─── Source data ───
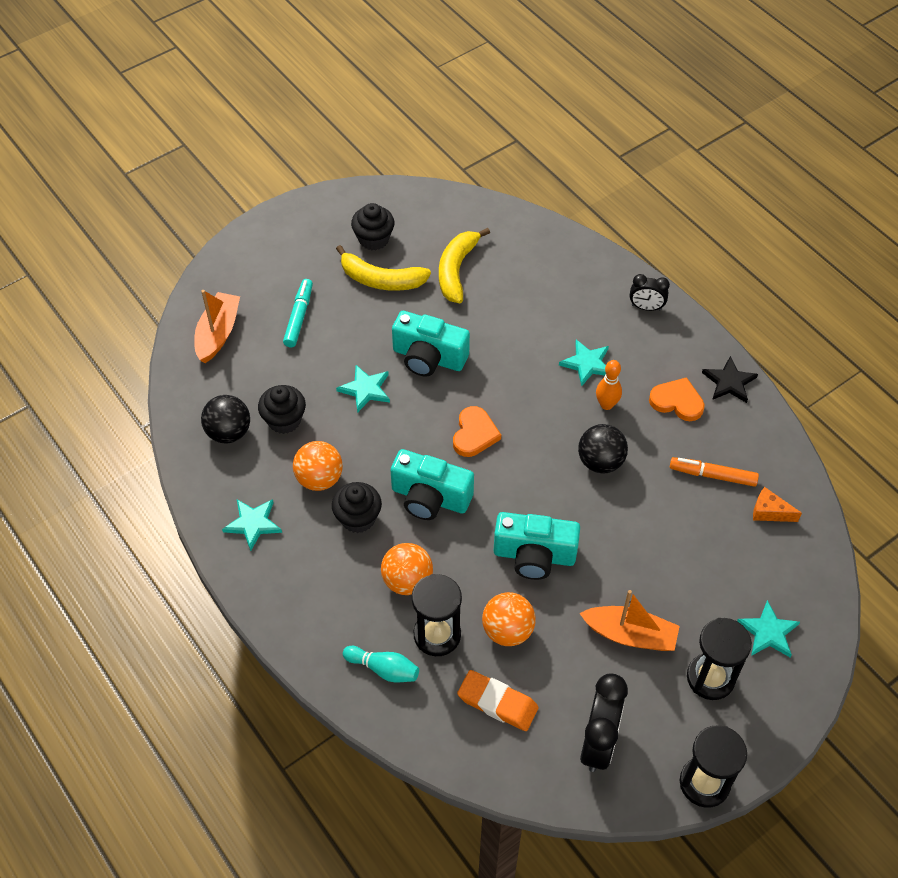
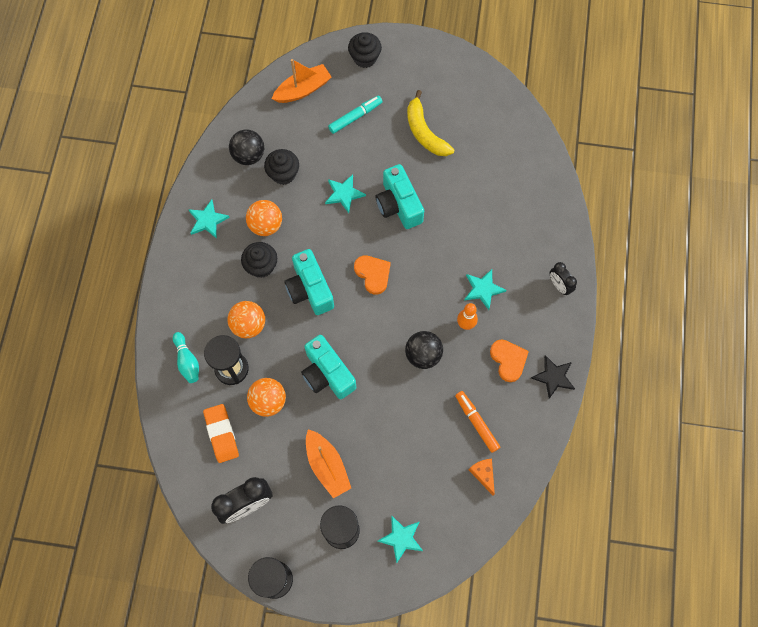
camera: 45 degrees right, 15 degrees up
(374, 239) = (448, 102): black cupcake -> black cupcake (365, 58)
(456, 270) = (474, 163): yellow banana -> none
(474, 434) = (373, 274): orange heart -> orange heart turned 90 degrees counterclockwise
───
### [Problem]
Your task is to copy each line from the material above that includes the word "degrees".

### [Solution]
camera: 45 degrees right, 15 degrees up
(474, 434) = (373, 274): orange heart -> orange heart turned 90 degrees counterclockwise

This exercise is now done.